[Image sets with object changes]
•••
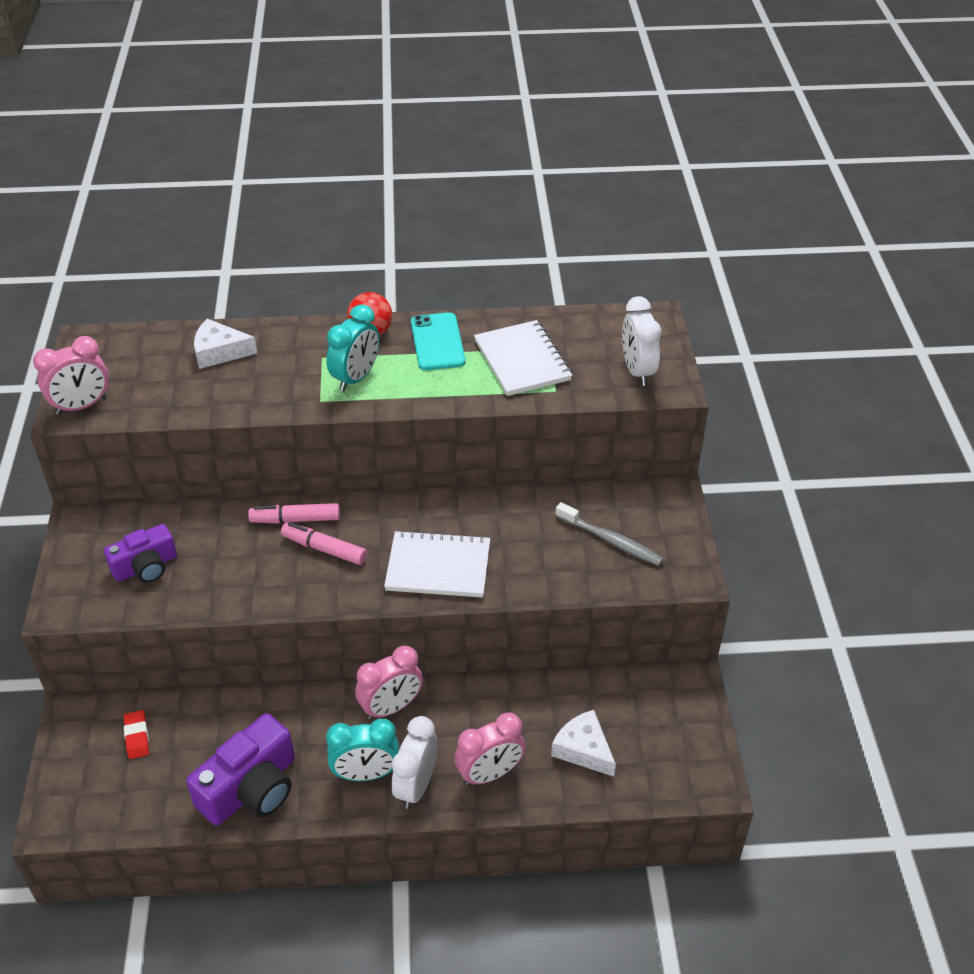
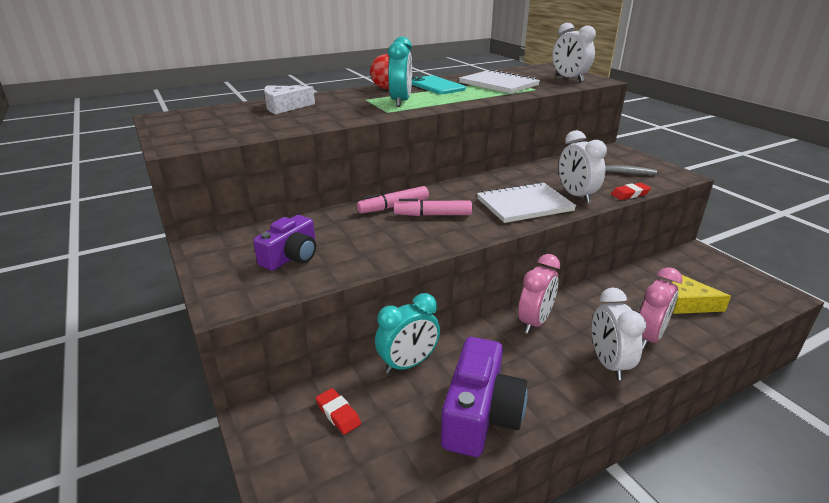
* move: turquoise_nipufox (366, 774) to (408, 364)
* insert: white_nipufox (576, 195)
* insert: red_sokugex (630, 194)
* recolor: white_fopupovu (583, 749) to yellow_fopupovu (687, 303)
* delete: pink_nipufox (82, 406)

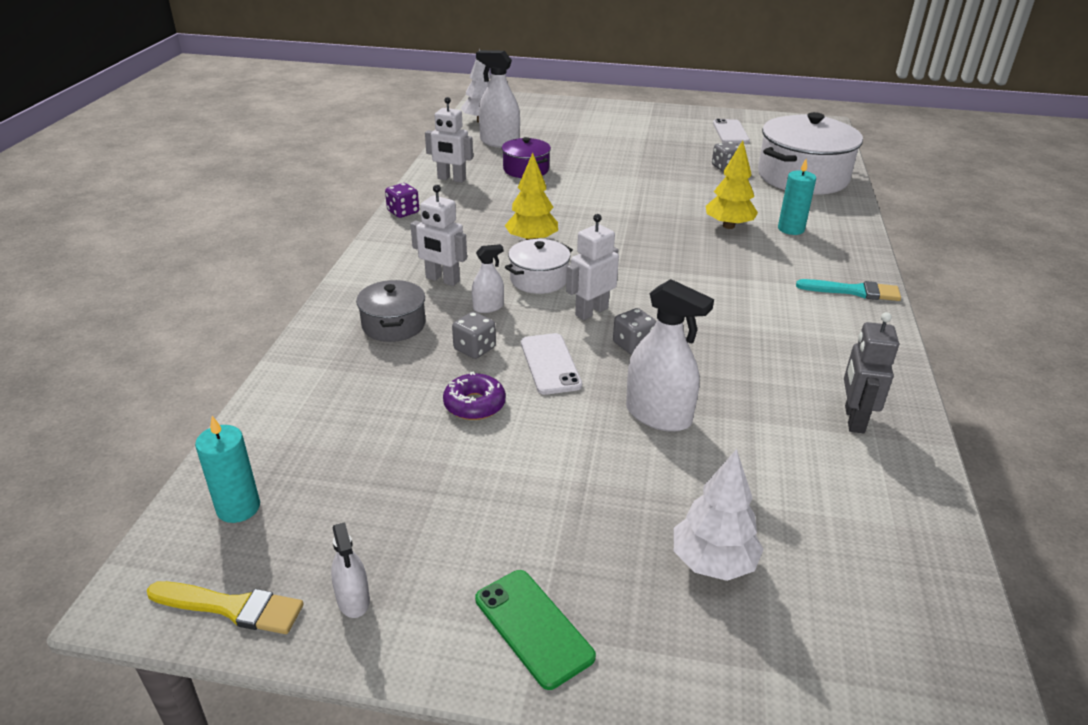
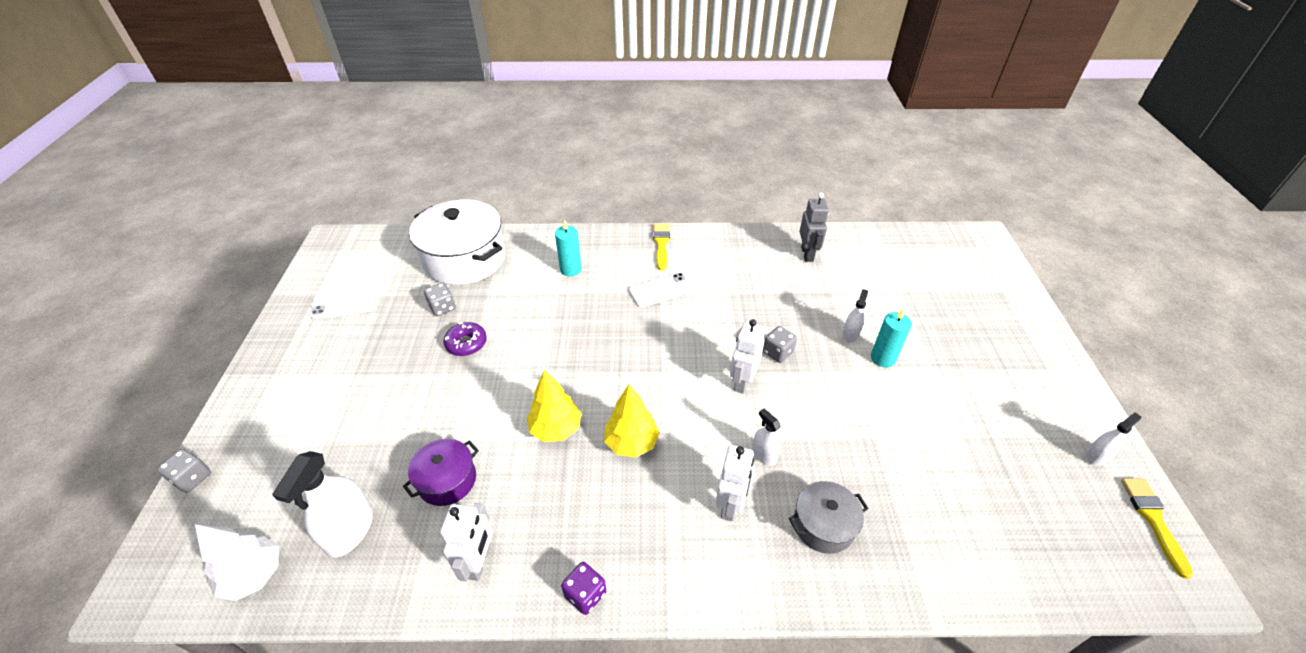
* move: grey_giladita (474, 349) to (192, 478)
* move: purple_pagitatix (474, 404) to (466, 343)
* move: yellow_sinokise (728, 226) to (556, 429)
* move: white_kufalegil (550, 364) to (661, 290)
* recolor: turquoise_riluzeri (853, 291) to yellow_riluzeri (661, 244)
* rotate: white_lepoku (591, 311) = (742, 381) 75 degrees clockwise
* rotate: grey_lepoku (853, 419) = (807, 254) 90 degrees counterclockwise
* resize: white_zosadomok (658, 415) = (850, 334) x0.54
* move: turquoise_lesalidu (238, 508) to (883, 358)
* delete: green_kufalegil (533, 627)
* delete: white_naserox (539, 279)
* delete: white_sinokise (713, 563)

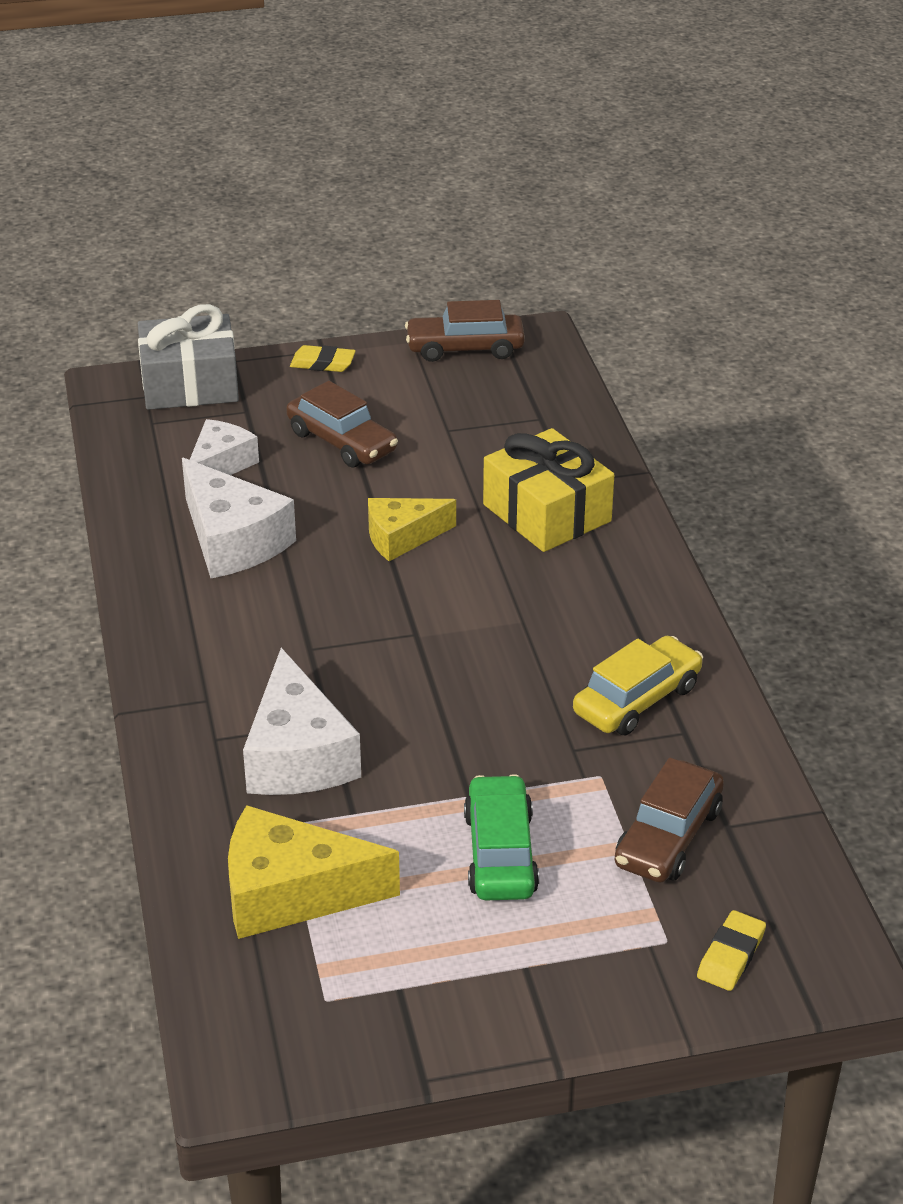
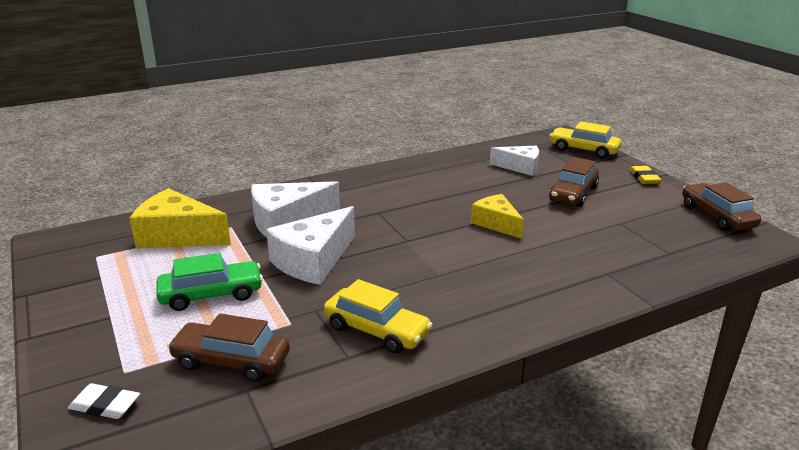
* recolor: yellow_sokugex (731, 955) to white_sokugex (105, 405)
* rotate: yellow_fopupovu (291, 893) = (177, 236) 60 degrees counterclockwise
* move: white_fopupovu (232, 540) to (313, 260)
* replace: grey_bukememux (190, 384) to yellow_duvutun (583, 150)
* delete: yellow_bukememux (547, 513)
•••
WORK ITEM
Every entry above has to be repeated exactly, apart from its pictures.

ANSWER SPACE
* move: turquoise_nipufox (366, 774) to (408, 364)
* insert: white_nipufox (576, 195)
* insert: red_sokugex (630, 194)
* recolor: white_fopupovu (583, 749) to yellow_fopupovu (687, 303)
* delete: pink_nipufox (82, 406)

* move: grey_giladita (474, 349) to (192, 478)
* move: purple_pagitatix (474, 404) to (466, 343)
* move: yellow_sinokise (728, 226) to (556, 429)
* move: white_kufalegil (550, 364) to (661, 290)
* recolor: turquoise_riluzeri (853, 291) to yellow_riluzeri (661, 244)
* rotate: white_lepoku (591, 311) = (742, 381) 75 degrees clockwise
* rotate: grey_lepoku (853, 419) = (807, 254) 90 degrees counterclockwise
* resize: white_zosadomok (658, 415) = (850, 334) x0.54
* move: turquoise_lesalidu (238, 508) to (883, 358)
* delete: green_kufalegil (533, 627)
* delete: white_naserox (539, 279)
* delete: white_sinokise (713, 563)

* recolor: yellow_sokugex (731, 955) to white_sokugex (105, 405)
* rotate: yellow_fopupovu (291, 893) = (177, 236) 60 degrees counterclockwise
* move: white_fopupovu (232, 540) to (313, 260)
* replace: grey_bukememux (190, 384) to yellow_duvutun (583, 150)
* delete: yellow_bukememux (547, 513)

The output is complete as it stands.